▸ **WORK INSTRUCTIONS**:
Every line of the data below should be retyped exactly, with no images carried over.

▸ **EXERCISE DATA**:
"""
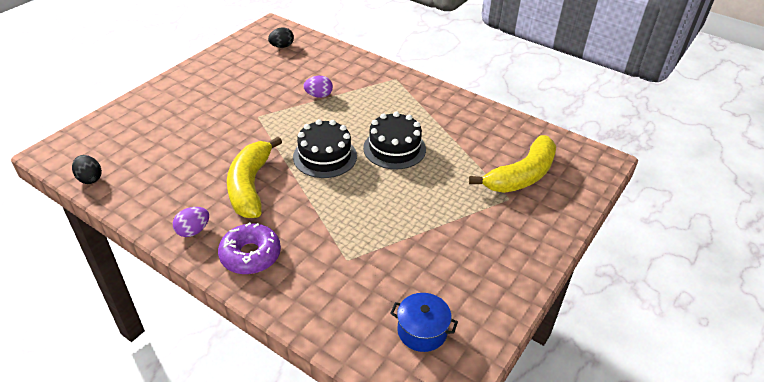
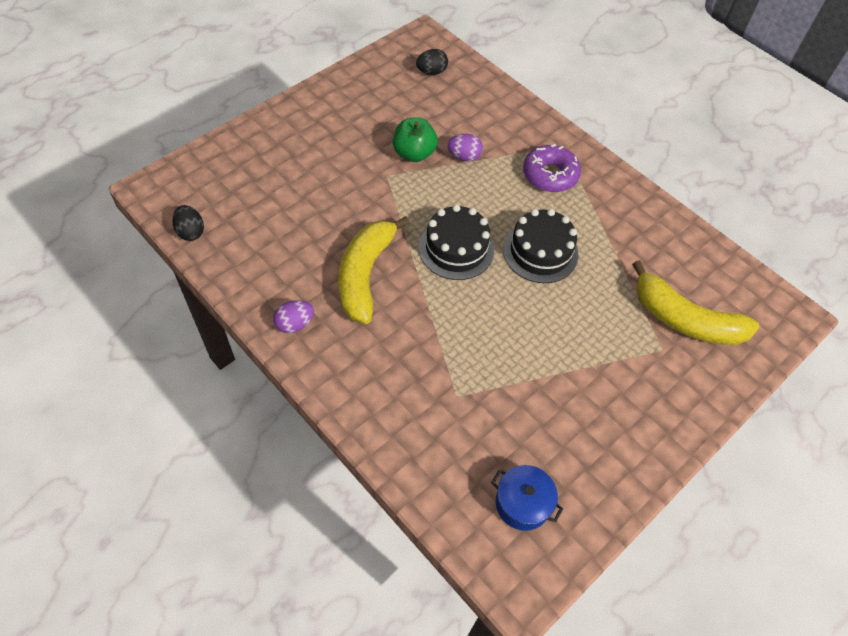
camera: 10 degrees right, 15 degrees up
(250, 255) = (352, 368): purple donut -> purple donut (550, 175)
(277, 99) = (414, 153): none -> green apple
(521, 176) = (685, 319): yellow banana -> yellow banana turned 60 degrees clockwise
"""
▸ **EXERCISE RESULT**:
camera: 10 degrees right, 15 degrees up
(250, 255) = (352, 368): purple donut -> purple donut (550, 175)
(277, 99) = (414, 153): none -> green apple
(521, 176) = (685, 319): yellow banana -> yellow banana turned 60 degrees clockwise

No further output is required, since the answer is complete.